ASSIGNMENT: The entries that follow include a run beginning at the line with "BUTTON3 pin SIG: MI -> 9" and ending at the line with "RADIO1 pin CSN: 5 -> 11"; restate that run word for word and leave the rest out.

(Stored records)
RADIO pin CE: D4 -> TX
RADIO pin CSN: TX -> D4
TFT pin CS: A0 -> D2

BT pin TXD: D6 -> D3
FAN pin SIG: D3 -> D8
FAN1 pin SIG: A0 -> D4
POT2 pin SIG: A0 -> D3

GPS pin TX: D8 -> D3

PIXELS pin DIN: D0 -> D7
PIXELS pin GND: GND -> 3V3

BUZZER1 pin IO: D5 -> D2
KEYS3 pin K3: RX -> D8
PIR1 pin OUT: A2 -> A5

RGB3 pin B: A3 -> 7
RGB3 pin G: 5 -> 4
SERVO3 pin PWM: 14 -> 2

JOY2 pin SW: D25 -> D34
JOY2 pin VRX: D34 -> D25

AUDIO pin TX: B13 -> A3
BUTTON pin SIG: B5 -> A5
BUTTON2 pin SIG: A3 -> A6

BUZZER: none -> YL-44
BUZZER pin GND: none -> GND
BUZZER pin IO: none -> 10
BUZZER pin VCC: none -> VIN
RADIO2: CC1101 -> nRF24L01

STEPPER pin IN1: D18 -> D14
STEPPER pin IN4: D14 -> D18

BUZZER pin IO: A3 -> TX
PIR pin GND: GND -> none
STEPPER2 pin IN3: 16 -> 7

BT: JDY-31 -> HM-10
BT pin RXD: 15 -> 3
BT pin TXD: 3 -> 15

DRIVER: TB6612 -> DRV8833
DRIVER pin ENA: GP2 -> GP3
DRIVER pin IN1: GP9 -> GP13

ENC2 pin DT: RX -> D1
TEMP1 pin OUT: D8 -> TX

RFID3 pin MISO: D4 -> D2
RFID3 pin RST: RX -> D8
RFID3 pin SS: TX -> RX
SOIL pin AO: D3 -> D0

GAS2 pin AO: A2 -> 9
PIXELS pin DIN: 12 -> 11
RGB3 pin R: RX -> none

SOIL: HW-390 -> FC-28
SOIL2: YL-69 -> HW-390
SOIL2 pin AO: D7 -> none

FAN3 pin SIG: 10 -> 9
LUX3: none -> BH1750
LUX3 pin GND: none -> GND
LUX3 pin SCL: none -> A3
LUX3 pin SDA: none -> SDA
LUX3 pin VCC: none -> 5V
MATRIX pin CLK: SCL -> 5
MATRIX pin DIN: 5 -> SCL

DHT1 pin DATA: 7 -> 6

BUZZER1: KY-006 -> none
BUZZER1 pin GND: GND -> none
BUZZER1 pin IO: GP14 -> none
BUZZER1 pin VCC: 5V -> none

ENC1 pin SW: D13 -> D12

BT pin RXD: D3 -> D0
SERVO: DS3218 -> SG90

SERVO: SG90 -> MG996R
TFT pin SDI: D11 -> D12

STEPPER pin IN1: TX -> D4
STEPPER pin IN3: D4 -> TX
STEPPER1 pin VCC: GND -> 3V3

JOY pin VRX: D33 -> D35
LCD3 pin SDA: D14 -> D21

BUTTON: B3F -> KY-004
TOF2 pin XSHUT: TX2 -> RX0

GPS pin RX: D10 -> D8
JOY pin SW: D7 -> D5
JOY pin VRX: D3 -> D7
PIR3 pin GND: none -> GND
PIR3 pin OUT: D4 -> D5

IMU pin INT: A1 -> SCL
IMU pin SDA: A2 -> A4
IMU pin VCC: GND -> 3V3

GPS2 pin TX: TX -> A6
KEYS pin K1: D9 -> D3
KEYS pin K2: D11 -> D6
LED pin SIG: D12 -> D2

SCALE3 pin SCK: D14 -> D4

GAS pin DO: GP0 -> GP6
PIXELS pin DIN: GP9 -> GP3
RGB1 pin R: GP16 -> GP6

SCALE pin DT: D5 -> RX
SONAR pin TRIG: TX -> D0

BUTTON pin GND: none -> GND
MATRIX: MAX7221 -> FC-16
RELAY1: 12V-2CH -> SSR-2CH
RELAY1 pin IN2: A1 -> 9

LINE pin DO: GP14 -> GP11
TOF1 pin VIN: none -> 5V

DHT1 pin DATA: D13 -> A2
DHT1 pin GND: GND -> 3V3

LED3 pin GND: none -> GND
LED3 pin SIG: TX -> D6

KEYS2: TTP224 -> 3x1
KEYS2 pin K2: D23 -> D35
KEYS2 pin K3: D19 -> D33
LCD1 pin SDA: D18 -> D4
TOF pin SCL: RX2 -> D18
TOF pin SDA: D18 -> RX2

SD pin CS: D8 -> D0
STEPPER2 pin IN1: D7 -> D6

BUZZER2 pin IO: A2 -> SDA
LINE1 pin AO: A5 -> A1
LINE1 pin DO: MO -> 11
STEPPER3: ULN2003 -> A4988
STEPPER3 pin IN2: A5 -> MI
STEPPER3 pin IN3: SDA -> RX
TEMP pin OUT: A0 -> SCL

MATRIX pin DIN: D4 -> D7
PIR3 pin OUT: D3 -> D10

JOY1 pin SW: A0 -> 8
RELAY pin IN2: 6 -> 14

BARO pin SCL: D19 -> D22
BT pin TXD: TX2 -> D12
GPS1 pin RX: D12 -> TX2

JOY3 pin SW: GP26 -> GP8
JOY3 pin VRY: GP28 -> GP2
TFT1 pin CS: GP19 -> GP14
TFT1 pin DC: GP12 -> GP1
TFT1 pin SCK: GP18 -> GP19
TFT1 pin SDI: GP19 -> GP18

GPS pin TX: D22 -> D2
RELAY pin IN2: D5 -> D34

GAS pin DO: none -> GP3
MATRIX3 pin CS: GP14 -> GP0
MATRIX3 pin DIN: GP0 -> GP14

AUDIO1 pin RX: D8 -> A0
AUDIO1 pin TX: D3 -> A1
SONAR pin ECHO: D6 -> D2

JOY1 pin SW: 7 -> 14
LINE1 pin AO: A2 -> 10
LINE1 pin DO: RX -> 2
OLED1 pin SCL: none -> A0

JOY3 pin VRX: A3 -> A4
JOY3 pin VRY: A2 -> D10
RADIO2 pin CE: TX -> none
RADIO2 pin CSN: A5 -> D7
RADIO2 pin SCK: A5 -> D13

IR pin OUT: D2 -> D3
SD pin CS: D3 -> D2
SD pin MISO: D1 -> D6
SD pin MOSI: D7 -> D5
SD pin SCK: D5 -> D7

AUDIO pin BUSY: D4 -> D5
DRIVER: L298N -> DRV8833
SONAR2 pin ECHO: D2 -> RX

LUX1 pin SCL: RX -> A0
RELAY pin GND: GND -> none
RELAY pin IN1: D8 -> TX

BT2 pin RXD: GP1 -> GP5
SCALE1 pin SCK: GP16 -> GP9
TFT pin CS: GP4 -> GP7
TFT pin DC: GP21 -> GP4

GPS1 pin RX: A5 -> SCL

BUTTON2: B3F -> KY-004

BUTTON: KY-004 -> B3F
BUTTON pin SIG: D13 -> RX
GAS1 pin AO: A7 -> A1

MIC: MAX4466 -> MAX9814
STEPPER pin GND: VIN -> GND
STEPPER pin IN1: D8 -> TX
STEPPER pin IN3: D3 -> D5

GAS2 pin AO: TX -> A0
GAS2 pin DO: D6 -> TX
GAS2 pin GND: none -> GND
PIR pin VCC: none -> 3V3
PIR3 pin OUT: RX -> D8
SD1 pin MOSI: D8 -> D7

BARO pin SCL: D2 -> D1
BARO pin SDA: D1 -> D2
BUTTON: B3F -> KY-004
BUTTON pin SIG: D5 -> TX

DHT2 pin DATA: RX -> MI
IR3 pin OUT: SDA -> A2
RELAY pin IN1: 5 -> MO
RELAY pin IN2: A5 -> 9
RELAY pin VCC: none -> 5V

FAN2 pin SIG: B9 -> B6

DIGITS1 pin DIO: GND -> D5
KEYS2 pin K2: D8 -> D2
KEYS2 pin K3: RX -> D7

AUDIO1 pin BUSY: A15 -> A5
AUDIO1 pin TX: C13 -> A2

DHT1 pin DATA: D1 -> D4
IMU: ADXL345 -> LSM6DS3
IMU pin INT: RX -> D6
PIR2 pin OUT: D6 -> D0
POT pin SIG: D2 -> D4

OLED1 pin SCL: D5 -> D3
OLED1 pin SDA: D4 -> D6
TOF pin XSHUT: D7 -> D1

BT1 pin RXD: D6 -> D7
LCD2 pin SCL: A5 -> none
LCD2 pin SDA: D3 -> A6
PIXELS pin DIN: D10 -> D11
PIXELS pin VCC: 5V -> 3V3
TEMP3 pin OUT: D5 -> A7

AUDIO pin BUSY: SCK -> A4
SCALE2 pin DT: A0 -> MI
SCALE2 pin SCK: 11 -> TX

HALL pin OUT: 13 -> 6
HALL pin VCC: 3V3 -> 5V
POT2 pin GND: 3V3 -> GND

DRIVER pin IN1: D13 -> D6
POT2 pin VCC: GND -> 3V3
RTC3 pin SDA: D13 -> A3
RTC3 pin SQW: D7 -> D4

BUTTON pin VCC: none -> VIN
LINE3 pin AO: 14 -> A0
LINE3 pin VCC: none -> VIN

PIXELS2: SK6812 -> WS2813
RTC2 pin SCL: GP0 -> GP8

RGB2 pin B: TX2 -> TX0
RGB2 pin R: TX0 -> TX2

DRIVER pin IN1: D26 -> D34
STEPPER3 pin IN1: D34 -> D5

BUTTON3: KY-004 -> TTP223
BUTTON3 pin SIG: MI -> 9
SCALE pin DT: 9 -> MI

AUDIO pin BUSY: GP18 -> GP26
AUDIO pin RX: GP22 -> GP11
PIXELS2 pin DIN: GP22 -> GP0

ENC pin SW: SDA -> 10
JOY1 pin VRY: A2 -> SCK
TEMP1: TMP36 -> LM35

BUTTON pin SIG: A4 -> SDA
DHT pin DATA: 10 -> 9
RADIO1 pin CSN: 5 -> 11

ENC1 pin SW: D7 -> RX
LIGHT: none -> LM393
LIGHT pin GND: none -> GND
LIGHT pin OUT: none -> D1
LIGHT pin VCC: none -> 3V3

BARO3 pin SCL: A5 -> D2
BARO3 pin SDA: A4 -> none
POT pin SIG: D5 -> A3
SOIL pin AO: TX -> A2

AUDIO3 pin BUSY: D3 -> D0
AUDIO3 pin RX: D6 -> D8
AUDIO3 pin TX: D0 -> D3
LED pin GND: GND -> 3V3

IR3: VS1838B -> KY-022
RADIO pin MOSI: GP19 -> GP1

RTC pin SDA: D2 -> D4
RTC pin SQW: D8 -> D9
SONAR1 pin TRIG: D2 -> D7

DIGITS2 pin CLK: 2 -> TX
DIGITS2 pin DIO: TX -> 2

RESULT:
BUTTON3 pin SIG: MI -> 9
SCALE pin DT: 9 -> MI

AUDIO pin BUSY: GP18 -> GP26
AUDIO pin RX: GP22 -> GP11
PIXELS2 pin DIN: GP22 -> GP0

ENC pin SW: SDA -> 10
JOY1 pin VRY: A2 -> SCK
TEMP1: TMP36 -> LM35

BUTTON pin SIG: A4 -> SDA
DHT pin DATA: 10 -> 9
RADIO1 pin CSN: 5 -> 11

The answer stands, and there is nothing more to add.